# YOUR TASK:
Exactly the lines from the beginning of the records below through the line with "The gélule (vert)" must be given again, without pictures.
###
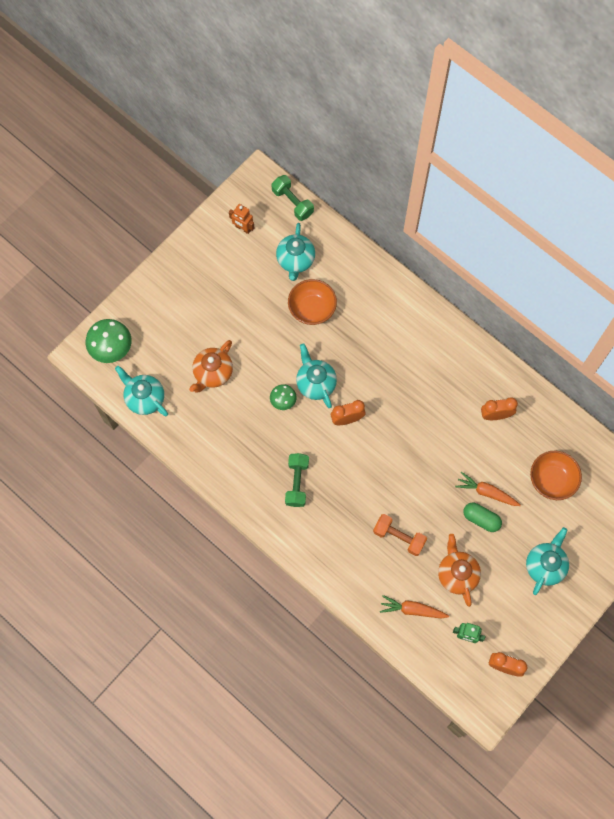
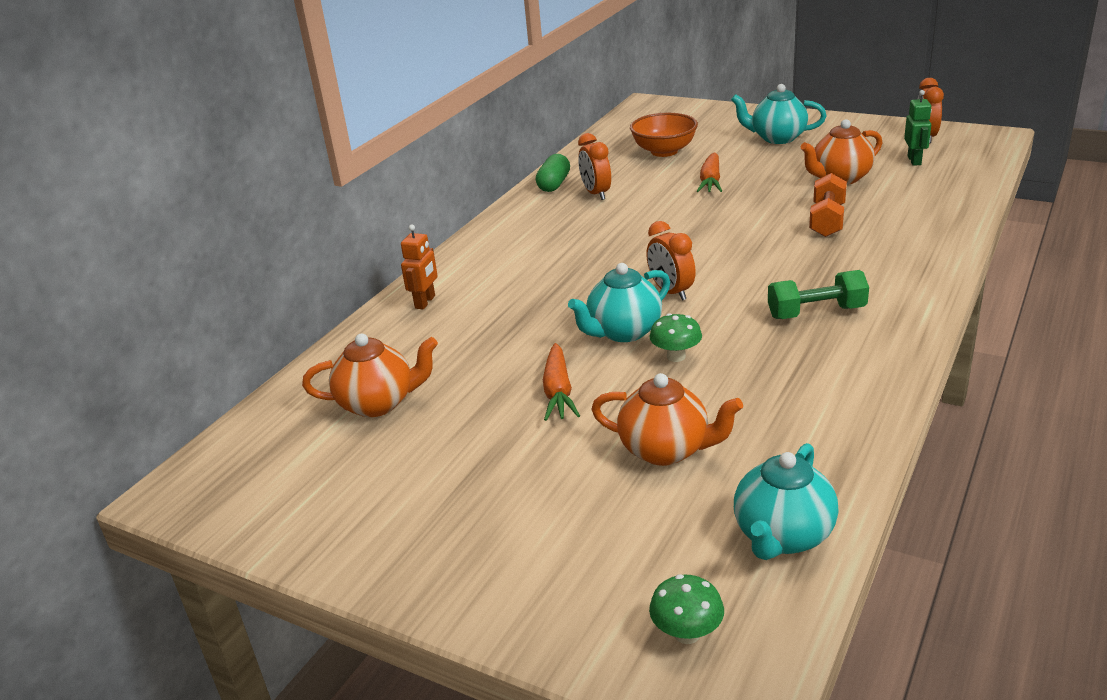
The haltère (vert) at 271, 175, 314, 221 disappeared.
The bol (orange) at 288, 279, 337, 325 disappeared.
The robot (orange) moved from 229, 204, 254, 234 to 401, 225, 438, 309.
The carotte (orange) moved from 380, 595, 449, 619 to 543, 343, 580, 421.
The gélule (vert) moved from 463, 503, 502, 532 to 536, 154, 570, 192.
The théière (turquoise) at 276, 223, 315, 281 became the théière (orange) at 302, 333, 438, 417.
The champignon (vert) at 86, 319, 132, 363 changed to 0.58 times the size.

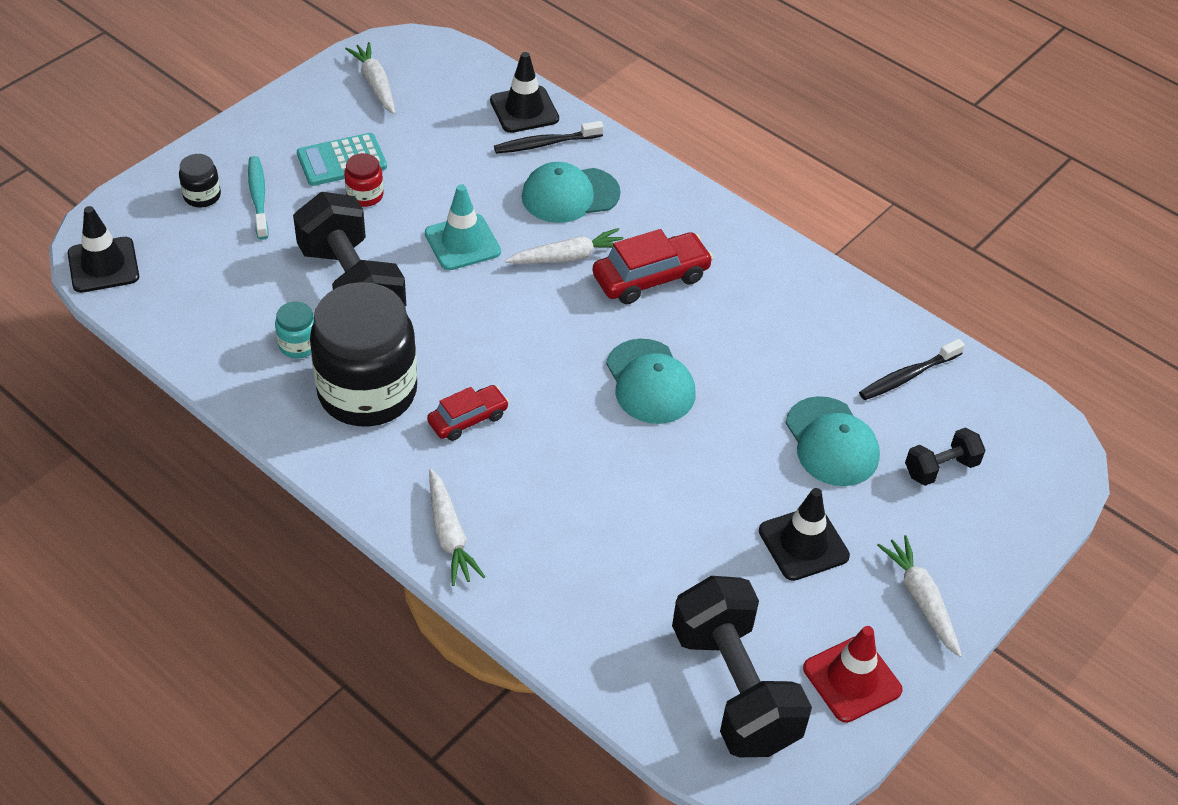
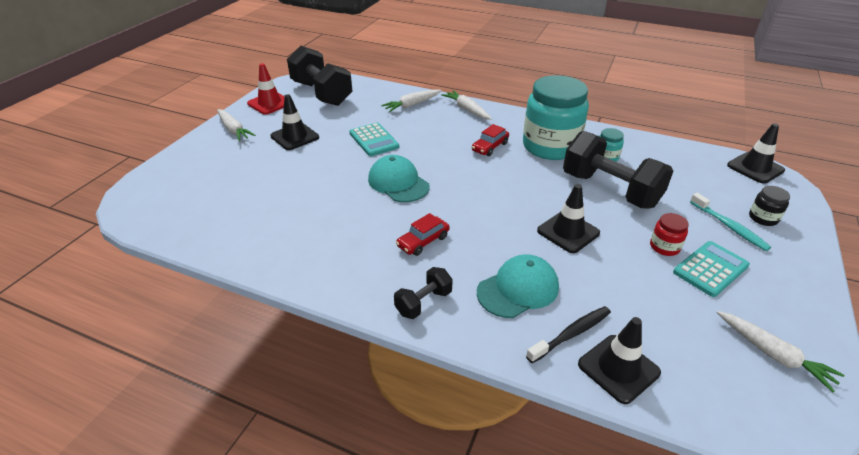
The casquette (turquoise) at 785, 396, 880, 486 disappeared.
The brosse à dents (noir) at 859, 339, 965, 400 disappeared.
The calculatrice (turquoise) at 349, 123, 399, 156 appeared.
The carotte (blanc) moved from 505, 228, 623, 264 to 381, 89, 442, 112.
The haltère (noir) moved from 905, 428, 986, 486 to 394, 267, 453, 319.
The bocal (noir) at 310, 282, 417, 427 became the bocal (turquoise) at 523, 75, 589, 160.
The cône de chantier (turquoise) at 425, 184, 501, 270 became the cône de chantier (noir) at 537, 184, 600, 253.
The voiture (rouge) at 593, 229, 713, 304 changed to 0.63 times the size.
###
# EXERCISE RESULT:
The haltère (vert) at 271, 175, 314, 221 disappeared.
The bol (orange) at 288, 279, 337, 325 disappeared.
The robot (orange) moved from 229, 204, 254, 234 to 401, 225, 438, 309.
The carotte (orange) moved from 380, 595, 449, 619 to 543, 343, 580, 421.
The gélule (vert) moved from 463, 503, 502, 532 to 536, 154, 570, 192.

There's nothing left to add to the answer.